■ **How to complete this task**
An exact copy is needed of each line from the one including "after: Knopf/türkis (no. 2 from left)" through the last line of the entries, both ends counted, with nothing added.
########################################
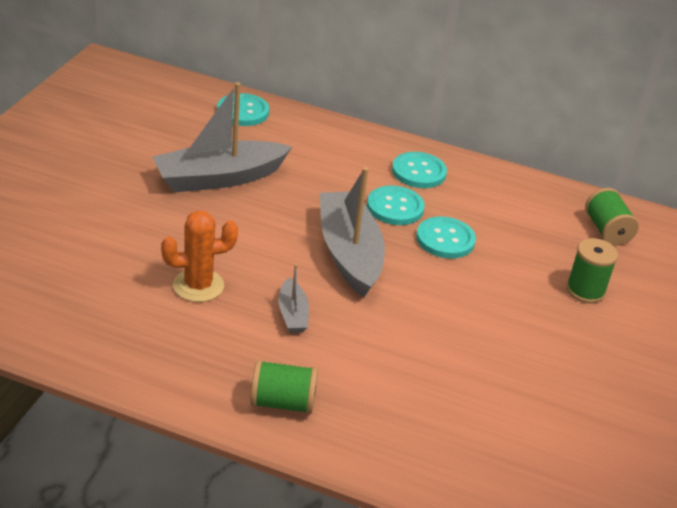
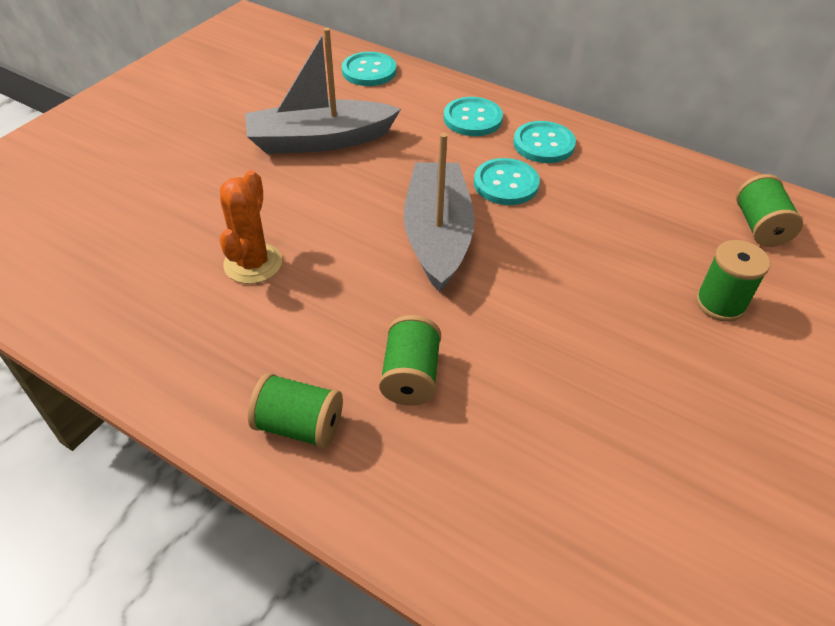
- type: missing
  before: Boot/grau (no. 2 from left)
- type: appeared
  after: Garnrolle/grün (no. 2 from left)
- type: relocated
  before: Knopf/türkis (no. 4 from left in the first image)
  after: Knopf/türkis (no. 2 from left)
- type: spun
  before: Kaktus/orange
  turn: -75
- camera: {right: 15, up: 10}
########################################
■ **Output below**
  after: Knopf/türkis (no. 2 from left)
- type: spun
  before: Kaktus/orange
  turn: -75
- camera: {right: 15, up: 10}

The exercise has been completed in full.